**BRIEF**
The required output is the exact run of lines below that opens at the line with "white glasses: 10 -> 8" and closes at the line with "white cheese: 4 -> 6".

**DATASET EXCERPTS**
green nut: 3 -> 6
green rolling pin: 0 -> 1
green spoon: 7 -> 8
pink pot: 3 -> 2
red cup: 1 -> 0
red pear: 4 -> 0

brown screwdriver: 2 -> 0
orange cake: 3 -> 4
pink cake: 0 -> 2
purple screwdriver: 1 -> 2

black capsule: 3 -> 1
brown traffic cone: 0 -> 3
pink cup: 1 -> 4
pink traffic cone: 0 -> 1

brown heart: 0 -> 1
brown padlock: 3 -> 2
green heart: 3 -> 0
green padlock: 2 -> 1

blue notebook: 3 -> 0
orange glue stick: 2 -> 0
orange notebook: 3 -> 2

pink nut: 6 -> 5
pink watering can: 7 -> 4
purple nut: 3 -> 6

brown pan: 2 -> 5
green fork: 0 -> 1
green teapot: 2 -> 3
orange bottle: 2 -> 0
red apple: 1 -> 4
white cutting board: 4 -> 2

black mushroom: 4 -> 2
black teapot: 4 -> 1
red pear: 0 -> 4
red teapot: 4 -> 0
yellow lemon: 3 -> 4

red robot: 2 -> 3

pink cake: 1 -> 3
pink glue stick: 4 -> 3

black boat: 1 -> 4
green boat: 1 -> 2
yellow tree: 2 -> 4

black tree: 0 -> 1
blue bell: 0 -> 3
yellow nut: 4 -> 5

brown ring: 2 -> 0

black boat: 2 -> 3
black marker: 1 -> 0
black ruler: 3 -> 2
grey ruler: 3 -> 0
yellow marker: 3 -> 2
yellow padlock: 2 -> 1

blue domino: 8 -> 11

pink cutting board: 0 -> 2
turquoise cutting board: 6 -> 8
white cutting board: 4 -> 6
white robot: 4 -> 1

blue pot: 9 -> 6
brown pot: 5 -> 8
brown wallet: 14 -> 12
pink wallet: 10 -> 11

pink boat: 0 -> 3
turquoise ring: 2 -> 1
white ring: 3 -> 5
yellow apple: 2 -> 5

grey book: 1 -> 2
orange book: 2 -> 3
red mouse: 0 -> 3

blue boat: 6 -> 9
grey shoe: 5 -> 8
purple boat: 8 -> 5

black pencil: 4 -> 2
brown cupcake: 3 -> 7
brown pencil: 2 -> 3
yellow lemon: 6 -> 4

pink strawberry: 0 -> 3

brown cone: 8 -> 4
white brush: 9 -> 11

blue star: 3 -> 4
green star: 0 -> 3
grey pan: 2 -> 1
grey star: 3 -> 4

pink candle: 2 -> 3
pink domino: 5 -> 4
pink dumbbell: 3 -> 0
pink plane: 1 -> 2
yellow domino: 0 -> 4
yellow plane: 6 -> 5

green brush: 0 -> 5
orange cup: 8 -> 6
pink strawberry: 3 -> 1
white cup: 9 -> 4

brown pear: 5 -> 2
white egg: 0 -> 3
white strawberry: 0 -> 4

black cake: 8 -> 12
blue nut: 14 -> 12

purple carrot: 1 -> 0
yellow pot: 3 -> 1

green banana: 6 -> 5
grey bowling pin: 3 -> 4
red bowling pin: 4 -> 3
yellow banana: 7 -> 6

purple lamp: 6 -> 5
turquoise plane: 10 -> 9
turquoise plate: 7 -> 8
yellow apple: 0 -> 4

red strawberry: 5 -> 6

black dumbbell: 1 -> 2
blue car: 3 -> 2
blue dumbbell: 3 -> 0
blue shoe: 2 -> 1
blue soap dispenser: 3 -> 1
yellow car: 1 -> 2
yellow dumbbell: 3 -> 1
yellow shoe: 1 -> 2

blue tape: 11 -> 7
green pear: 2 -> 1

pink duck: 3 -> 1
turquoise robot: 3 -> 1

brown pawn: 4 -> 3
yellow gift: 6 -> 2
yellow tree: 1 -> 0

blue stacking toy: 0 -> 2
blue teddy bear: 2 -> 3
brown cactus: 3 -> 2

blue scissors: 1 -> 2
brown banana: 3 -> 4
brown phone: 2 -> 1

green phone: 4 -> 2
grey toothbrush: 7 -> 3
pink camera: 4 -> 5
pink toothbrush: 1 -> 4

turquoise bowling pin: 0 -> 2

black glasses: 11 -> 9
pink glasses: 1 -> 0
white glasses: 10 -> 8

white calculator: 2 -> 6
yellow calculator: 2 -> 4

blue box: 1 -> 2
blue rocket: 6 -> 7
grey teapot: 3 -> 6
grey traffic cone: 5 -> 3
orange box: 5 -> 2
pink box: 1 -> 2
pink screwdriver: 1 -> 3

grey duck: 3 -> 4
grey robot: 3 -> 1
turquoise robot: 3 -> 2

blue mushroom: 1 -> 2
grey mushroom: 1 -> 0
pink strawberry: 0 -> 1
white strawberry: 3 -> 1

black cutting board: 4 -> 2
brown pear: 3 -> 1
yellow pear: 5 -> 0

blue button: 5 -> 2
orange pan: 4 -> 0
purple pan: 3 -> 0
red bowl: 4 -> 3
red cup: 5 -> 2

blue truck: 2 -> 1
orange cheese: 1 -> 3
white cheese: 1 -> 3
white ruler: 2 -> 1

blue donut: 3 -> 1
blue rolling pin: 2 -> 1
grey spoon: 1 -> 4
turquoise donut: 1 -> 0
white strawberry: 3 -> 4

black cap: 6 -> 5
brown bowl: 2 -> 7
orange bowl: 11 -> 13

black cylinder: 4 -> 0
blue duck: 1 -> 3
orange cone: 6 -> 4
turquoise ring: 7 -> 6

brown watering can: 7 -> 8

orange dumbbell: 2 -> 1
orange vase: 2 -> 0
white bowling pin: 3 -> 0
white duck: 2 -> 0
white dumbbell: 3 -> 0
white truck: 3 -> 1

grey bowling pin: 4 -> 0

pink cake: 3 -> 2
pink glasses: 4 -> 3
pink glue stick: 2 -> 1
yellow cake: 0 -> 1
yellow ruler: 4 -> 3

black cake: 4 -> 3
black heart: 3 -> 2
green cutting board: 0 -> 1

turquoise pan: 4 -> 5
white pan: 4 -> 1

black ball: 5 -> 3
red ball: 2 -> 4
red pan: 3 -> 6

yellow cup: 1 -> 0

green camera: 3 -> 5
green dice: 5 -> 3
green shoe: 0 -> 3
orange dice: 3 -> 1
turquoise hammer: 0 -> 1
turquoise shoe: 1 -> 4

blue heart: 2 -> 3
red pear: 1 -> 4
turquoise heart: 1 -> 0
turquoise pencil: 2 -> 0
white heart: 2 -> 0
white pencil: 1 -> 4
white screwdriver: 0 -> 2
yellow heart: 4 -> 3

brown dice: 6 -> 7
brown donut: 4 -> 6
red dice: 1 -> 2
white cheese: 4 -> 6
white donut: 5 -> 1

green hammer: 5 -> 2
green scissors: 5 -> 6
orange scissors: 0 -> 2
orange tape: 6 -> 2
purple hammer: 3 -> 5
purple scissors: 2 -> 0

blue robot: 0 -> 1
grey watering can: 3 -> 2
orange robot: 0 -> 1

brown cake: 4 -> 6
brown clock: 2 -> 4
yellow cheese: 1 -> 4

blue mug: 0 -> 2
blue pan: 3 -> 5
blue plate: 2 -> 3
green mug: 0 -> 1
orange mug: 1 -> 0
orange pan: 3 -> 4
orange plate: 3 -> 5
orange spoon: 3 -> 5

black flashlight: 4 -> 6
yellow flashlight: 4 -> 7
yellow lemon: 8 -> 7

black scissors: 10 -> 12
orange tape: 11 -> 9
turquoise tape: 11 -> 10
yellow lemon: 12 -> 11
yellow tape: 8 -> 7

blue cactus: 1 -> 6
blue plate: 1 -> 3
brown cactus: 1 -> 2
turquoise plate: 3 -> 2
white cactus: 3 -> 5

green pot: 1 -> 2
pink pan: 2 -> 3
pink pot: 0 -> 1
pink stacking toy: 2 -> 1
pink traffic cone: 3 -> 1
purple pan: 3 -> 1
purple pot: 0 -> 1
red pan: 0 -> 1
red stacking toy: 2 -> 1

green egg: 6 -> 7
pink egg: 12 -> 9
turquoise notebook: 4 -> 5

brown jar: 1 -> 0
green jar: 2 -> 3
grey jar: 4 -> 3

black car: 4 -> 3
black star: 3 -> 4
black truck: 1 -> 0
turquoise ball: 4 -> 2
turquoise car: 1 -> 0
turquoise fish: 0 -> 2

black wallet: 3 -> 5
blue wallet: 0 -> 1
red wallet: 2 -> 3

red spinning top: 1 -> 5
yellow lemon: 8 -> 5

**EXERCISE SOLUTION**
white glasses: 10 -> 8

white calculator: 2 -> 6
yellow calculator: 2 -> 4

blue box: 1 -> 2
blue rocket: 6 -> 7
grey teapot: 3 -> 6
grey traffic cone: 5 -> 3
orange box: 5 -> 2
pink box: 1 -> 2
pink screwdriver: 1 -> 3

grey duck: 3 -> 4
grey robot: 3 -> 1
turquoise robot: 3 -> 2

blue mushroom: 1 -> 2
grey mushroom: 1 -> 0
pink strawberry: 0 -> 1
white strawberry: 3 -> 1

black cutting board: 4 -> 2
brown pear: 3 -> 1
yellow pear: 5 -> 0

blue button: 5 -> 2
orange pan: 4 -> 0
purple pan: 3 -> 0
red bowl: 4 -> 3
red cup: 5 -> 2

blue truck: 2 -> 1
orange cheese: 1 -> 3
white cheese: 1 -> 3
white ruler: 2 -> 1

blue donut: 3 -> 1
blue rolling pin: 2 -> 1
grey spoon: 1 -> 4
turquoise donut: 1 -> 0
white strawberry: 3 -> 4

black cap: 6 -> 5
brown bowl: 2 -> 7
orange bowl: 11 -> 13

black cylinder: 4 -> 0
blue duck: 1 -> 3
orange cone: 6 -> 4
turquoise ring: 7 -> 6

brown watering can: 7 -> 8

orange dumbbell: 2 -> 1
orange vase: 2 -> 0
white bowling pin: 3 -> 0
white duck: 2 -> 0
white dumbbell: 3 -> 0
white truck: 3 -> 1

grey bowling pin: 4 -> 0

pink cake: 3 -> 2
pink glasses: 4 -> 3
pink glue stick: 2 -> 1
yellow cake: 0 -> 1
yellow ruler: 4 -> 3

black cake: 4 -> 3
black heart: 3 -> 2
green cutting board: 0 -> 1

turquoise pan: 4 -> 5
white pan: 4 -> 1

black ball: 5 -> 3
red ball: 2 -> 4
red pan: 3 -> 6

yellow cup: 1 -> 0

green camera: 3 -> 5
green dice: 5 -> 3
green shoe: 0 -> 3
orange dice: 3 -> 1
turquoise hammer: 0 -> 1
turquoise shoe: 1 -> 4

blue heart: 2 -> 3
red pear: 1 -> 4
turquoise heart: 1 -> 0
turquoise pencil: 2 -> 0
white heart: 2 -> 0
white pencil: 1 -> 4
white screwdriver: 0 -> 2
yellow heart: 4 -> 3

brown dice: 6 -> 7
brown donut: 4 -> 6
red dice: 1 -> 2
white cheese: 4 -> 6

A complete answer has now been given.